**What you are asked to do:**
Some entries follow. Reproduce exactly the lines starting at the one with "(438, 380) = (216, 379): blue" and stopping after the one with "(588, 486) = (287, 495): green".

**Material for the task:**
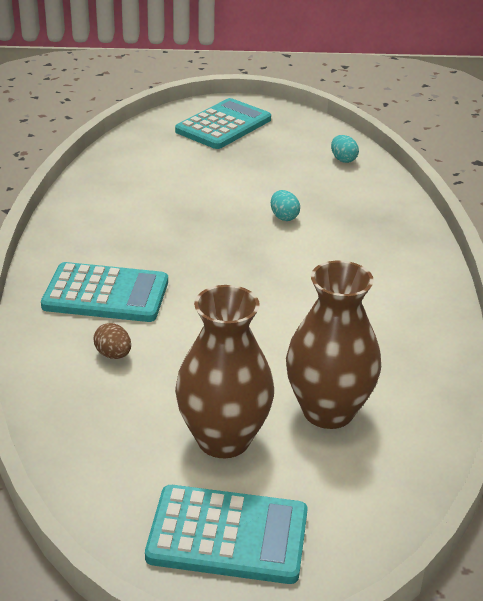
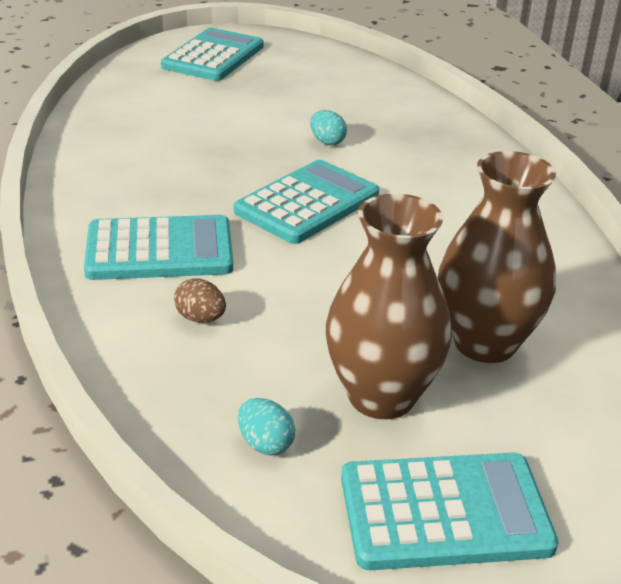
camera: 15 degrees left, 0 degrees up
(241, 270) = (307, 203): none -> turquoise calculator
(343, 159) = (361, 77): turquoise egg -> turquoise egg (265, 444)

...

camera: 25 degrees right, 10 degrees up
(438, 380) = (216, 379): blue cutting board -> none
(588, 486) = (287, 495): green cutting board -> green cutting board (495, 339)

==

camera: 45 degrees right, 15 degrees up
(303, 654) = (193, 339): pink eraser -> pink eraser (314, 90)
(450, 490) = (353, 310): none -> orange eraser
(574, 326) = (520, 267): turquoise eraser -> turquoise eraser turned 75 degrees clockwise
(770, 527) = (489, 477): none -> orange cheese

**Solution:**
(438, 380) = (216, 379): blue cutting board -> none
(588, 486) = (287, 495): green cutting board -> green cutting board (495, 339)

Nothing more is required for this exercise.